→ Work item
Print the listing that follows, character for character.

→ Given information
Segment Open

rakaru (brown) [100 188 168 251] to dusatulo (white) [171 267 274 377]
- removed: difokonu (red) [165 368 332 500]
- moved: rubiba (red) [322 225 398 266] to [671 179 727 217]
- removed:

Segment Closed

→ Exercise solution
rakaru (brown) [100 188 168 251] to dusatulo (white) [171 267 274 377]
- removed: difokonu (red) [165 368 332 500]
- moved: rubiba (red) [322 225 398 266] to [671 179 727 217]
- removed:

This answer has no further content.